What you are asked to do – Give every line below again, exactly.

(Stored entries)
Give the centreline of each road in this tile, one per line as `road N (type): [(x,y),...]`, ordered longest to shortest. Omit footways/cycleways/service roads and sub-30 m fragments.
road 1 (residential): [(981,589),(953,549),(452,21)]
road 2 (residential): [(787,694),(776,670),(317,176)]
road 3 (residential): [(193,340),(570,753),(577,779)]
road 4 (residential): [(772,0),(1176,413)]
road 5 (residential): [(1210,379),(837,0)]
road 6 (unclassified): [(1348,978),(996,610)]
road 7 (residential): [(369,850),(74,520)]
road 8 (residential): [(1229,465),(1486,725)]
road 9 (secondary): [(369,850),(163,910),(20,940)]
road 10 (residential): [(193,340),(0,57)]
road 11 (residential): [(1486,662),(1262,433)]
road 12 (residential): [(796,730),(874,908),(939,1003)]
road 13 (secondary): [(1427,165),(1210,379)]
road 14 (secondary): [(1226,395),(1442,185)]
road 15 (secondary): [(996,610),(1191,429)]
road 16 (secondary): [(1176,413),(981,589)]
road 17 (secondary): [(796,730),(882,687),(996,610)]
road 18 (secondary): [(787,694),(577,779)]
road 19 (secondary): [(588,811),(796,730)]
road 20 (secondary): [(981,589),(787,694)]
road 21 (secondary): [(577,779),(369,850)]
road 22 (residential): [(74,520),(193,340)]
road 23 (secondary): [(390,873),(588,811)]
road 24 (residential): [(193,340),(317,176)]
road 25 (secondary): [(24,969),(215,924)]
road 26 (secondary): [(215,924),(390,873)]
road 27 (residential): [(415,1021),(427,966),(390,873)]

Result –
Give the centreline of each road in this tile, one per line as `road N (type): [(x,y),...]`, ordered longest to shortest. Omit footways/cycleways/service roads and sub-30 m fragments.
road 1 (residential): [(981,589),(953,549),(452,21)]
road 2 (residential): [(787,694),(776,670),(317,176)]
road 3 (residential): [(193,340),(570,753),(577,779)]
road 4 (residential): [(772,0),(1176,413)]
road 5 (residential): [(1210,379),(837,0)]
road 6 (unclassified): [(1348,978),(996,610)]
road 7 (residential): [(369,850),(74,520)]
road 8 (residential): [(1229,465),(1486,725)]
road 9 (secondary): [(369,850),(163,910),(20,940)]
road 10 (residential): [(193,340),(0,57)]
road 11 (residential): [(1486,662),(1262,433)]
road 12 (residential): [(796,730),(874,908),(939,1003)]
road 13 (secondary): [(1427,165),(1210,379)]
road 14 (secondary): [(1226,395),(1442,185)]
road 15 (secondary): [(996,610),(1191,429)]
road 16 (secondary): [(1176,413),(981,589)]
road 17 (secondary): [(796,730),(882,687),(996,610)]
road 18 (secondary): [(787,694),(577,779)]
road 19 (secondary): [(588,811),(796,730)]
road 20 (secondary): [(981,589),(787,694)]
road 21 (secondary): [(577,779),(369,850)]
road 22 (residential): [(74,520),(193,340)]
road 23 (secondary): [(390,873),(588,811)]
road 24 (residential): [(193,340),(317,176)]
road 25 (secondary): [(24,969),(215,924)]
road 26 (secondary): [(215,924),(390,873)]
road 27 (residential): [(415,1021),(427,966),(390,873)]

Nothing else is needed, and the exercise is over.